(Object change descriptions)

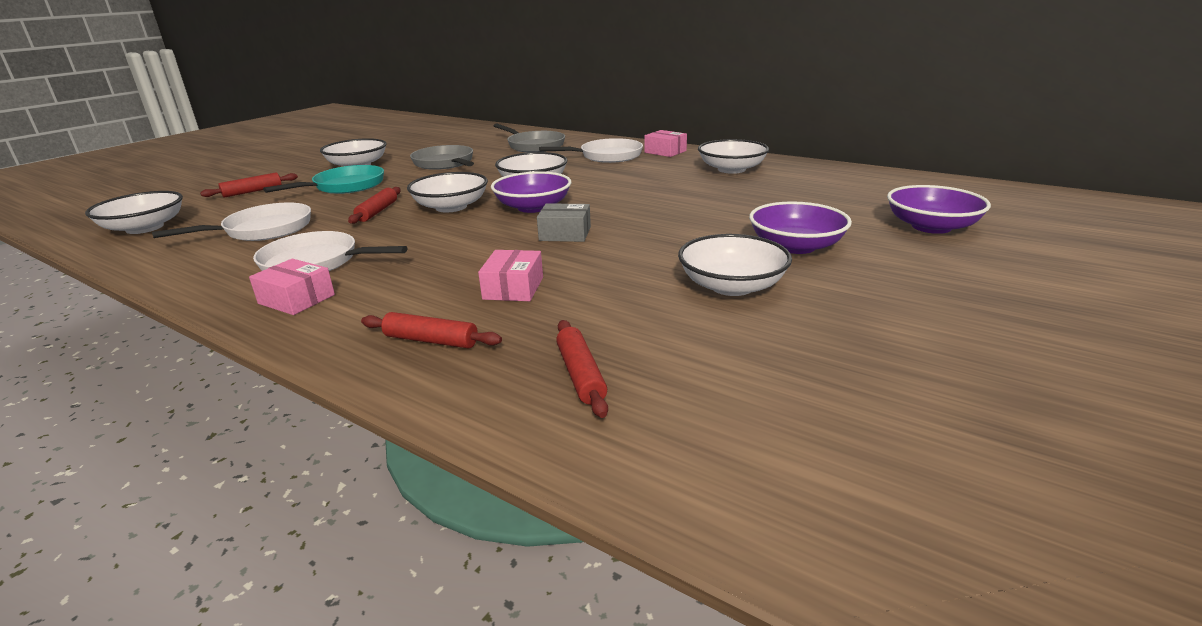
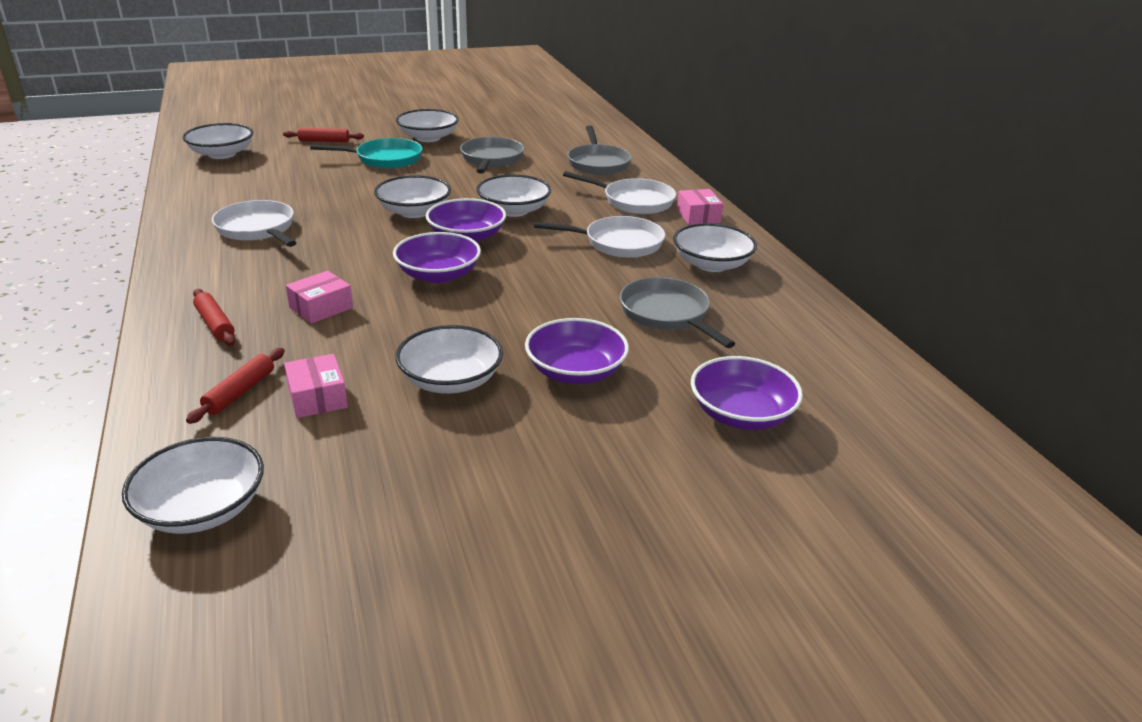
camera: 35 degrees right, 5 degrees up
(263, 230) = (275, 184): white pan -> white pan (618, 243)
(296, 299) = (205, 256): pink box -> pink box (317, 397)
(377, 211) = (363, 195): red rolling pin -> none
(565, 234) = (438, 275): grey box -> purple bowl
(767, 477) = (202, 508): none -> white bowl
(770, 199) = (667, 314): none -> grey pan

...

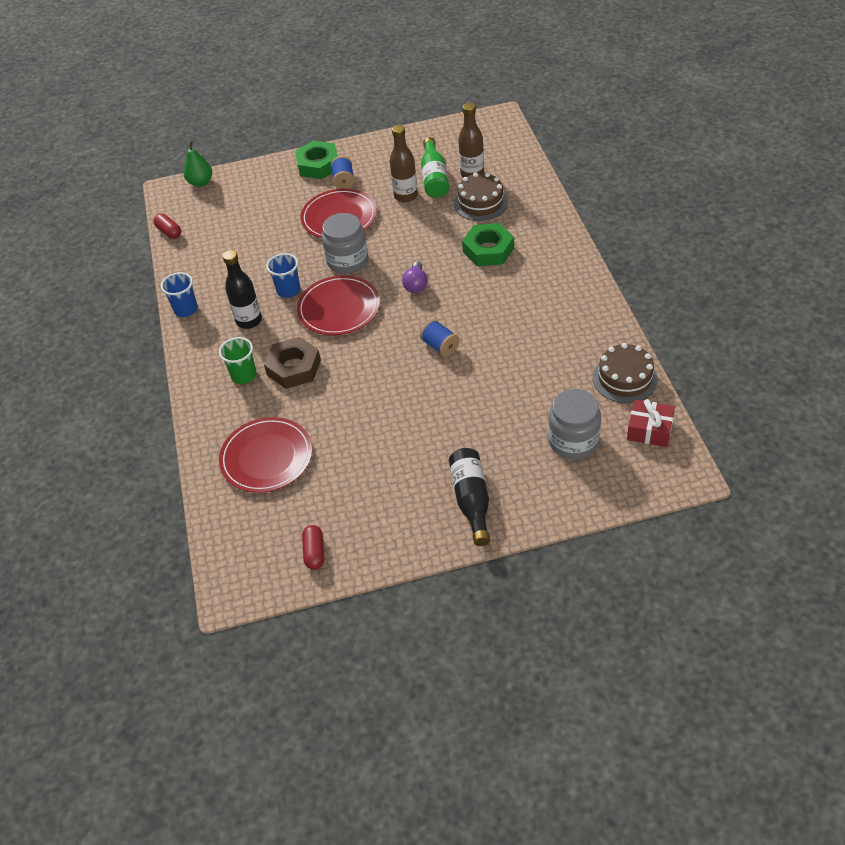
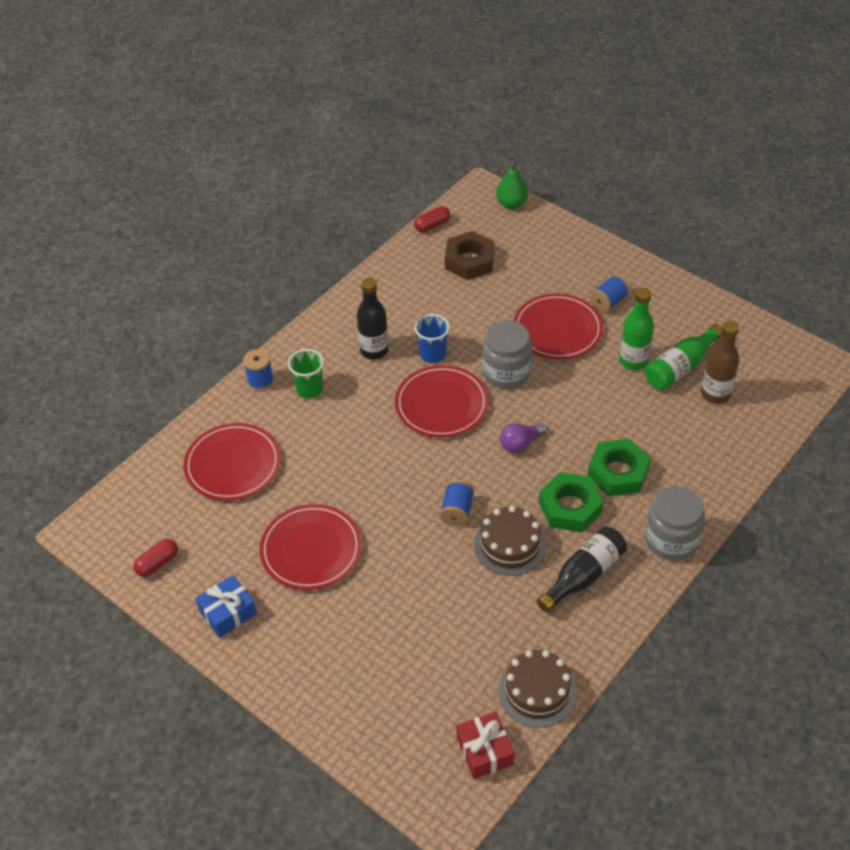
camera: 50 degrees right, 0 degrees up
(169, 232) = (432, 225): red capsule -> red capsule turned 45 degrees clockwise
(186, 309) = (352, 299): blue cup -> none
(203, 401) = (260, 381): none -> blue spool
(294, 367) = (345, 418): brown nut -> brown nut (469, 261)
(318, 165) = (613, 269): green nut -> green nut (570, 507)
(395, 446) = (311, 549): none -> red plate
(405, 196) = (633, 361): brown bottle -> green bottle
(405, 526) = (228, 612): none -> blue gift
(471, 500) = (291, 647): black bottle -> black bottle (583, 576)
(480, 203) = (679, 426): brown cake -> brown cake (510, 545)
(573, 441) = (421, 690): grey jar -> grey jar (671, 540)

* **WORK ORDER**
Find the word "none" in the entries above. Copy every line that has it.

* **YOUR SOLUTION**
(377, 211) = (363, 195): red rolling pin -> none
(767, 477) = (202, 508): none -> white bowl
(770, 199) = (667, 314): none -> grey pan
(186, 309) = (352, 299): blue cup -> none
(203, 401) = (260, 381): none -> blue spool
(395, 446) = (311, 549): none -> red plate
(405, 526) = (228, 612): none -> blue gift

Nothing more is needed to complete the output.